What needs to be done - Would you return every line of the listing below that has "slope" in it?
--- Exercise input Enclosed Below ---
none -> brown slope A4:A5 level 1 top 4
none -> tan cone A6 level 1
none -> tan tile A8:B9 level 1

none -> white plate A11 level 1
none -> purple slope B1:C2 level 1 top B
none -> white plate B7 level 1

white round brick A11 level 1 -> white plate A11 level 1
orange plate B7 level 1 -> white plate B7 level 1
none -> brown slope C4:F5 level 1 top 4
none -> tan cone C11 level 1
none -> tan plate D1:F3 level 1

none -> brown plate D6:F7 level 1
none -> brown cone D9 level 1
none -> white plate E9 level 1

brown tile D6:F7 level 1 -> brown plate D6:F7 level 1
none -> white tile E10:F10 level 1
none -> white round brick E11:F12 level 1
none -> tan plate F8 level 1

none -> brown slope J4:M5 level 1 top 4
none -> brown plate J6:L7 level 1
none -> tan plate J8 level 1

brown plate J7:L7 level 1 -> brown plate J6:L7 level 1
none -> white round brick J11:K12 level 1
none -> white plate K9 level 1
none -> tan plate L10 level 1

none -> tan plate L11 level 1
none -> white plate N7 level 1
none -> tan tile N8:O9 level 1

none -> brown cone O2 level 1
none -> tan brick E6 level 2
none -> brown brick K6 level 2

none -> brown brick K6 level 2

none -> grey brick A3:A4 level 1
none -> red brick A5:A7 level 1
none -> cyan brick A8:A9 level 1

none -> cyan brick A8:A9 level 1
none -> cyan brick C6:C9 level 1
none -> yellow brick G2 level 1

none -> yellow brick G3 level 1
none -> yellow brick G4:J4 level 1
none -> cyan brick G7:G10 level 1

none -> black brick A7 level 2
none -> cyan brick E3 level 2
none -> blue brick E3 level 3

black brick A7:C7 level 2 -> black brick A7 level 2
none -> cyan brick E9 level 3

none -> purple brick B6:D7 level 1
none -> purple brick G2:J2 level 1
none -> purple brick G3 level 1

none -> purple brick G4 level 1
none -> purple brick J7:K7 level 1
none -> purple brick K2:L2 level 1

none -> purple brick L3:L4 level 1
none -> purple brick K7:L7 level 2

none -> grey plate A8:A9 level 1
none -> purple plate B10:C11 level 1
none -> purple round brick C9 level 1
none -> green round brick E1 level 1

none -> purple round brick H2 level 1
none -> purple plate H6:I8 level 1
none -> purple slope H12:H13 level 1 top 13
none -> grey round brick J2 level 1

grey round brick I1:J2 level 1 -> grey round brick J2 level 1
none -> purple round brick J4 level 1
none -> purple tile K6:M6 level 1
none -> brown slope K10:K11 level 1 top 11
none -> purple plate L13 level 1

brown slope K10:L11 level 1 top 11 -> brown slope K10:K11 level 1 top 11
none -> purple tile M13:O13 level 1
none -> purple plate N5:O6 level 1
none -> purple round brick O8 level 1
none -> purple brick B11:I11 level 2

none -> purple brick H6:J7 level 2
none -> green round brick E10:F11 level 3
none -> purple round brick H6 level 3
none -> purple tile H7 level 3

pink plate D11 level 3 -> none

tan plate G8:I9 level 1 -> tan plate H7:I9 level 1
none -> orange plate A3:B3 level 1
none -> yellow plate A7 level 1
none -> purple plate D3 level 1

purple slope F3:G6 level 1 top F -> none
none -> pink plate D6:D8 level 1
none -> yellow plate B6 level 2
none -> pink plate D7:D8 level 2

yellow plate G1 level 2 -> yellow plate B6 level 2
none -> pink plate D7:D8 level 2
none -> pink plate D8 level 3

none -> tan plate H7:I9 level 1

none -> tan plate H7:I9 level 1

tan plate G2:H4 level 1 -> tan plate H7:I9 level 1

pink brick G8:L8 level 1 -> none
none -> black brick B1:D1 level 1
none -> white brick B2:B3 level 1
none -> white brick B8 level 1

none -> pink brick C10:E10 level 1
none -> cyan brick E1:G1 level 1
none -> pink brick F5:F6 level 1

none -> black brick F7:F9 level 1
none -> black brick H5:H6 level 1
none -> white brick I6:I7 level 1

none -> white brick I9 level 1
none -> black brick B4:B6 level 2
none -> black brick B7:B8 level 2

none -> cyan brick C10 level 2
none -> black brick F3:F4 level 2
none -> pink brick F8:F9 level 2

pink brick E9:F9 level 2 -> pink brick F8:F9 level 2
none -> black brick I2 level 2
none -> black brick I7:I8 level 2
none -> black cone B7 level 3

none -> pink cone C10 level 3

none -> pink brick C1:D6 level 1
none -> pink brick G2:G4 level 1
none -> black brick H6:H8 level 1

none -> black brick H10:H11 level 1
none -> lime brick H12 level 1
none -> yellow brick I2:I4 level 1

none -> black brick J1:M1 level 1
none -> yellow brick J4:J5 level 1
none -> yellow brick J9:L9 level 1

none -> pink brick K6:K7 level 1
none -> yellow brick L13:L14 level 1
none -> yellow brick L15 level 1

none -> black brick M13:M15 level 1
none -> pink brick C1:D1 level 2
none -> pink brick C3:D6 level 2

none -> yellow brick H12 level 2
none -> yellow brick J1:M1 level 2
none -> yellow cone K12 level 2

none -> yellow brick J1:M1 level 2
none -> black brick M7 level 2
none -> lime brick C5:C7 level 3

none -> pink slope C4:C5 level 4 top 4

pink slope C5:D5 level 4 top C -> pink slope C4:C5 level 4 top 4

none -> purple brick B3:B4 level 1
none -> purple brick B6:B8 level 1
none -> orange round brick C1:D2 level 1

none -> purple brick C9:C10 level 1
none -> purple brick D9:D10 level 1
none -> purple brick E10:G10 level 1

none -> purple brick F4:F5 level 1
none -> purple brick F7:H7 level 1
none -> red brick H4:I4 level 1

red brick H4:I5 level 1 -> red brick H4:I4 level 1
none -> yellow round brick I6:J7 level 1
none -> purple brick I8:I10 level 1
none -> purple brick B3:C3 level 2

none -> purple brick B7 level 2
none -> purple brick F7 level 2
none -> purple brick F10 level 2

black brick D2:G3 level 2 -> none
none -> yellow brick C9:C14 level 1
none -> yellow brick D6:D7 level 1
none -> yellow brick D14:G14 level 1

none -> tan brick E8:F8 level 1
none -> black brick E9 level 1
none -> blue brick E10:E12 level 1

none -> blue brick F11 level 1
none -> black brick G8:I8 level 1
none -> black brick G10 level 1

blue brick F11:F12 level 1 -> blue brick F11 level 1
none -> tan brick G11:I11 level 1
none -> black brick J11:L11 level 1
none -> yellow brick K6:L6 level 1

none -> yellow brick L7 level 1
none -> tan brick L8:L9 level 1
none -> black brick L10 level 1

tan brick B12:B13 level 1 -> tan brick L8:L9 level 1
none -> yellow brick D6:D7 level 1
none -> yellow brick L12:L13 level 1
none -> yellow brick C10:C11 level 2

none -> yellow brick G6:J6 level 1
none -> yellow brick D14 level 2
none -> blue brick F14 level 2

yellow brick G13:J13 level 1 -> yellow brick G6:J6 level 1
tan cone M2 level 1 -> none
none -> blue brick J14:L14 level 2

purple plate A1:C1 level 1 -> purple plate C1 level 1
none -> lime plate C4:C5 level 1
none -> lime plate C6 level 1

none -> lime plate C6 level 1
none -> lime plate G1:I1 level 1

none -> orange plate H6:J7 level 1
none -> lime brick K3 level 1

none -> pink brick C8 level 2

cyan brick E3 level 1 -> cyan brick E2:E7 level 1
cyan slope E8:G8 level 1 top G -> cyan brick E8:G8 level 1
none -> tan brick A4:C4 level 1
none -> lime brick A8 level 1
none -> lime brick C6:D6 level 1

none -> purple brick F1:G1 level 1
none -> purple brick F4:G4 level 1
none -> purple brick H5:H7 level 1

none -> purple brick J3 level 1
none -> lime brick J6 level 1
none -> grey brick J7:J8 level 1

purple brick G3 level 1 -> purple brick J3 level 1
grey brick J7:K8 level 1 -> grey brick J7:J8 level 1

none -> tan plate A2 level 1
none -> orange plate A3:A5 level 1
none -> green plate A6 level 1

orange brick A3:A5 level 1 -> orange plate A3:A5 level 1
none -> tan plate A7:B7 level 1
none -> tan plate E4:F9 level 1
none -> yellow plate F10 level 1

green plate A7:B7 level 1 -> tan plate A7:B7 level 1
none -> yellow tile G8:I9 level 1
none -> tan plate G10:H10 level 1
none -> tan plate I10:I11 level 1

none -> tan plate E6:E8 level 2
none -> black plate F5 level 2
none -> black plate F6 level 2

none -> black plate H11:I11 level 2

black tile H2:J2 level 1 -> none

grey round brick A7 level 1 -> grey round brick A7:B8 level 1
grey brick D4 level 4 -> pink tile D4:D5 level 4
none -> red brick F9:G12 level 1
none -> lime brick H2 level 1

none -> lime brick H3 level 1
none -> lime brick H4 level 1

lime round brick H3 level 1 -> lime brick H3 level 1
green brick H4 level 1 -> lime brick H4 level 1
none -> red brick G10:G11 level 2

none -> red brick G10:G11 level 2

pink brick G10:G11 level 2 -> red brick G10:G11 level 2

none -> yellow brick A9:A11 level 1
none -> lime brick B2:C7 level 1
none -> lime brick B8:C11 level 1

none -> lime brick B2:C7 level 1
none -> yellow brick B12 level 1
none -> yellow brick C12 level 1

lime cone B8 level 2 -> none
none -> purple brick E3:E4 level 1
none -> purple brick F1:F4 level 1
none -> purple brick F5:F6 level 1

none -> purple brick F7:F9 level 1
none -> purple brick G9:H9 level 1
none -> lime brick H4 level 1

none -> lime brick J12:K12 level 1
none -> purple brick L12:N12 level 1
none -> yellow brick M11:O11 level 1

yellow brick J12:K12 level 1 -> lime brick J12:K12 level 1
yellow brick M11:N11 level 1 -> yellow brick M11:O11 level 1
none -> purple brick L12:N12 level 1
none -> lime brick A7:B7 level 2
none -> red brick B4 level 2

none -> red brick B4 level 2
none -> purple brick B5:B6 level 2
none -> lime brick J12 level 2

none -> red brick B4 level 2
--- End of Enclosed Exercise input ---
Task result -
none -> brown slope A4:A5 level 1 top 4
none -> purple slope B1:C2 level 1 top B
none -> brown slope C4:F5 level 1 top 4
none -> brown slope J4:M5 level 1 top 4
none -> purple slope H12:H13 level 1 top 13
none -> brown slope K10:K11 level 1 top 11
brown slope K10:L11 level 1 top 11 -> brown slope K10:K11 level 1 top 11
purple slope F3:G6 level 1 top F -> none
none -> pink slope C4:C5 level 4 top 4
pink slope C5:D5 level 4 top C -> pink slope C4:C5 level 4 top 4
cyan slope E8:G8 level 1 top G -> cyan brick E8:G8 level 1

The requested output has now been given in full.